## HOW TO COMPLETE THIS TASK
Give back word for word every line from the one that includes "LINE1 pin AO: GP28 -> GP21" through the last line of the listing, and nothing besides.

## DATA RECORDS
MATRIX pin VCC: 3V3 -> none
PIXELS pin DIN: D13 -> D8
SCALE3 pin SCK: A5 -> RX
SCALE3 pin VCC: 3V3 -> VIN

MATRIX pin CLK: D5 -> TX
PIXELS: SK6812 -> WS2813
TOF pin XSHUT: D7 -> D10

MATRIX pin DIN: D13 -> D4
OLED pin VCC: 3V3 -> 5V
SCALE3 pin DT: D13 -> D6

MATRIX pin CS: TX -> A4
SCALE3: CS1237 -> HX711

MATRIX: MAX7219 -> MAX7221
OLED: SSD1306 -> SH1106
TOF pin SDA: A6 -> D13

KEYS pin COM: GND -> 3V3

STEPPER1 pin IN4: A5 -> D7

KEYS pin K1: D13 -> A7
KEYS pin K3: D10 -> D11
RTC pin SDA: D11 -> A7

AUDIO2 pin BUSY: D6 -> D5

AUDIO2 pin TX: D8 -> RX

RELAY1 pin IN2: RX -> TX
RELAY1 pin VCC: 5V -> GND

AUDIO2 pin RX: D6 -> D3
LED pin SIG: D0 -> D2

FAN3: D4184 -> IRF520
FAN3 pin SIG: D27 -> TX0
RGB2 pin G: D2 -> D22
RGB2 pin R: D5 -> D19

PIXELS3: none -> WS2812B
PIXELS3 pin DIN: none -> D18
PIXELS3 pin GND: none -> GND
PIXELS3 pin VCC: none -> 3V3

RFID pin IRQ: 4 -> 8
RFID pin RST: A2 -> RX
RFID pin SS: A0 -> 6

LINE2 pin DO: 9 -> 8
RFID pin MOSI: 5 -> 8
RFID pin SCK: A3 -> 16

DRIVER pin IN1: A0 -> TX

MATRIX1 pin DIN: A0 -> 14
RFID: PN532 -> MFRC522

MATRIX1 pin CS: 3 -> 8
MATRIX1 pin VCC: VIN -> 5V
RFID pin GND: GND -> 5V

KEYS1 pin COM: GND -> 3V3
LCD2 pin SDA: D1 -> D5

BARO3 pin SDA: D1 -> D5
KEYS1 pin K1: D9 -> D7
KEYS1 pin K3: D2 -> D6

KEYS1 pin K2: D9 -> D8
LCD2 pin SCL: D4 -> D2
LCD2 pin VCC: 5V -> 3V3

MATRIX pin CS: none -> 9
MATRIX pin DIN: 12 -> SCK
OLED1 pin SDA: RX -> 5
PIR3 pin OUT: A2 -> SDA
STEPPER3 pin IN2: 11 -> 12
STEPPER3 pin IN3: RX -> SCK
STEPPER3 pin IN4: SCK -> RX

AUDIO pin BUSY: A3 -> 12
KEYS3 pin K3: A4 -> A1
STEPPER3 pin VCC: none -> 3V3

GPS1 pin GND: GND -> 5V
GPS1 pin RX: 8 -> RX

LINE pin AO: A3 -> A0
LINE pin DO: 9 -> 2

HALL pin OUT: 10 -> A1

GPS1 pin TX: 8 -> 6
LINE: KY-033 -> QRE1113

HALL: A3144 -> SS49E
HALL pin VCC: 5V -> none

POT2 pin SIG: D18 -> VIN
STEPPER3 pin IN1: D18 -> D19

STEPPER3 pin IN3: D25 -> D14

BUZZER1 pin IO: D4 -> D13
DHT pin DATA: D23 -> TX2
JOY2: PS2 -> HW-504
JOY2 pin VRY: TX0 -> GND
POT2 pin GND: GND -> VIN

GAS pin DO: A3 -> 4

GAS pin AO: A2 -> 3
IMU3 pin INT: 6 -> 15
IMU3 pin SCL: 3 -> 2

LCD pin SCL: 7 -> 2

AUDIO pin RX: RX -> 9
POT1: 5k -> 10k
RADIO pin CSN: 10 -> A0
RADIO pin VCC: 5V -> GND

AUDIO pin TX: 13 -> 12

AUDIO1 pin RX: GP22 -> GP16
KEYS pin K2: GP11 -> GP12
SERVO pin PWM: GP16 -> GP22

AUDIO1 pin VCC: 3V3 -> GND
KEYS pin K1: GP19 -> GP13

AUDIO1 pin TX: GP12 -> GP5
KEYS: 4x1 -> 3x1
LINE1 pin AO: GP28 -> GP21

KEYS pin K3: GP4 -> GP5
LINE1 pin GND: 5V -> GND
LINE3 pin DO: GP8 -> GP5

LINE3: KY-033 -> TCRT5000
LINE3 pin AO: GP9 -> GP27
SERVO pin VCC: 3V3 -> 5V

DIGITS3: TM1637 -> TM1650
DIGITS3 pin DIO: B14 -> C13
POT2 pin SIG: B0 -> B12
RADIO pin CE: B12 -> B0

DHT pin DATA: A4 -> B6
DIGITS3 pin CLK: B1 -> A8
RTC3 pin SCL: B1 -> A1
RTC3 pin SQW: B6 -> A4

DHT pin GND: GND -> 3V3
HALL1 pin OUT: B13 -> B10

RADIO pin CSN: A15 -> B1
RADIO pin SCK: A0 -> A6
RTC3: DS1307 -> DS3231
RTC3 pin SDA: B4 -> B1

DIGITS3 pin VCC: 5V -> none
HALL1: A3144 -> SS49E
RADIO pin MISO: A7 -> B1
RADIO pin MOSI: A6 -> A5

## ANSWER
LINE1 pin AO: GP28 -> GP21

KEYS pin K3: GP4 -> GP5
LINE1 pin GND: 5V -> GND
LINE3 pin DO: GP8 -> GP5

LINE3: KY-033 -> TCRT5000
LINE3 pin AO: GP9 -> GP27
SERVO pin VCC: 3V3 -> 5V

DIGITS3: TM1637 -> TM1650
DIGITS3 pin DIO: B14 -> C13
POT2 pin SIG: B0 -> B12
RADIO pin CE: B12 -> B0

DHT pin DATA: A4 -> B6
DIGITS3 pin CLK: B1 -> A8
RTC3 pin SCL: B1 -> A1
RTC3 pin SQW: B6 -> A4

DHT pin GND: GND -> 3V3
HALL1 pin OUT: B13 -> B10

RADIO pin CSN: A15 -> B1
RADIO pin SCK: A0 -> A6
RTC3: DS1307 -> DS3231
RTC3 pin SDA: B4 -> B1

DIGITS3 pin VCC: 5V -> none
HALL1: A3144 -> SS49E
RADIO pin MISO: A7 -> B1
RADIO pin MOSI: A6 -> A5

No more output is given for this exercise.